Your answer should be the line containing "green star: (28, 154) -> (57, 150), moved" and each line after it through the end of the data below, repeated exactly.

Dataset entries:
***

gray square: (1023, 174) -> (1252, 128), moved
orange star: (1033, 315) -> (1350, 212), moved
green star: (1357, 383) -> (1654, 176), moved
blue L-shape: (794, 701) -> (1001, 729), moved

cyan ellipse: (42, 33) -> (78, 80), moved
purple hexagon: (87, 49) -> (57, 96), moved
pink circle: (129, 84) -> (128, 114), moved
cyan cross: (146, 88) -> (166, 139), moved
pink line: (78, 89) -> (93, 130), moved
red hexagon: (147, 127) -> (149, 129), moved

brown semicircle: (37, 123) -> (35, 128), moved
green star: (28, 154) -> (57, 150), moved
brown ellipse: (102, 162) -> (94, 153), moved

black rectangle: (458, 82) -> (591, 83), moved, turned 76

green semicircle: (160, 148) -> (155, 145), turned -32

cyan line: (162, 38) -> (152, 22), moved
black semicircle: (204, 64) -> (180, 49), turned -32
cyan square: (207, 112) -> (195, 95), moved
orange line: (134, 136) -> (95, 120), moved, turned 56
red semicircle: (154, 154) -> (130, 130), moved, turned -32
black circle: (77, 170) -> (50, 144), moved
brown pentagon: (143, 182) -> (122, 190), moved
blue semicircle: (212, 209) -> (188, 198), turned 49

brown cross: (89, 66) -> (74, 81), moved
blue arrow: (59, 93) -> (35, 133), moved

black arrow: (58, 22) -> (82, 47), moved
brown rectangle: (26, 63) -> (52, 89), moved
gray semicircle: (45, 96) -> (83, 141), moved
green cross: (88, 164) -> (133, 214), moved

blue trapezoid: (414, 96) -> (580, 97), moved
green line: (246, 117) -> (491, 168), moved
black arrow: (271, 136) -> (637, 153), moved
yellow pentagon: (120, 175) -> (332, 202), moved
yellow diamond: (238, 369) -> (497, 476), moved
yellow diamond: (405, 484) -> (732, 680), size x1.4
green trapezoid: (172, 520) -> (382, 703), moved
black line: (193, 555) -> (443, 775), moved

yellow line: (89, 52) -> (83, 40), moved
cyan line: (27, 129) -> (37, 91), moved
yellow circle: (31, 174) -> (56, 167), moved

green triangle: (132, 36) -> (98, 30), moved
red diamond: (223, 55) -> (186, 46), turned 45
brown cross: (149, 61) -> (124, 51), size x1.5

***

Your response →
green star: (28, 154) -> (57, 150), moved
brown ellipse: (102, 162) -> (94, 153), moved

black rectangle: (458, 82) -> (591, 83), moved, turned 76

green semicircle: (160, 148) -> (155, 145), turned -32

cyan line: (162, 38) -> (152, 22), moved
black semicircle: (204, 64) -> (180, 49), turned -32
cyan square: (207, 112) -> (195, 95), moved
orange line: (134, 136) -> (95, 120), moved, turned 56
red semicircle: (154, 154) -> (130, 130), moved, turned -32
black circle: (77, 170) -> (50, 144), moved
brown pentagon: (143, 182) -> (122, 190), moved
blue semicircle: (212, 209) -> (188, 198), turned 49

brown cross: (89, 66) -> (74, 81), moved
blue arrow: (59, 93) -> (35, 133), moved

black arrow: (58, 22) -> (82, 47), moved
brown rectangle: (26, 63) -> (52, 89), moved
gray semicircle: (45, 96) -> (83, 141), moved
green cross: (88, 164) -> (133, 214), moved

blue trapezoid: (414, 96) -> (580, 97), moved
green line: (246, 117) -> (491, 168), moved
black arrow: (271, 136) -> (637, 153), moved
yellow pentagon: (120, 175) -> (332, 202), moved
yellow diamond: (238, 369) -> (497, 476), moved
yellow diamond: (405, 484) -> (732, 680), size x1.4
green trapezoid: (172, 520) -> (382, 703), moved
black line: (193, 555) -> (443, 775), moved

yellow line: (89, 52) -> (83, 40), moved
cyan line: (27, 129) -> (37, 91), moved
yellow circle: (31, 174) -> (56, 167), moved

green triangle: (132, 36) -> (98, 30), moved
red diamond: (223, 55) -> (186, 46), turned 45
brown cross: (149, 61) -> (124, 51), size x1.5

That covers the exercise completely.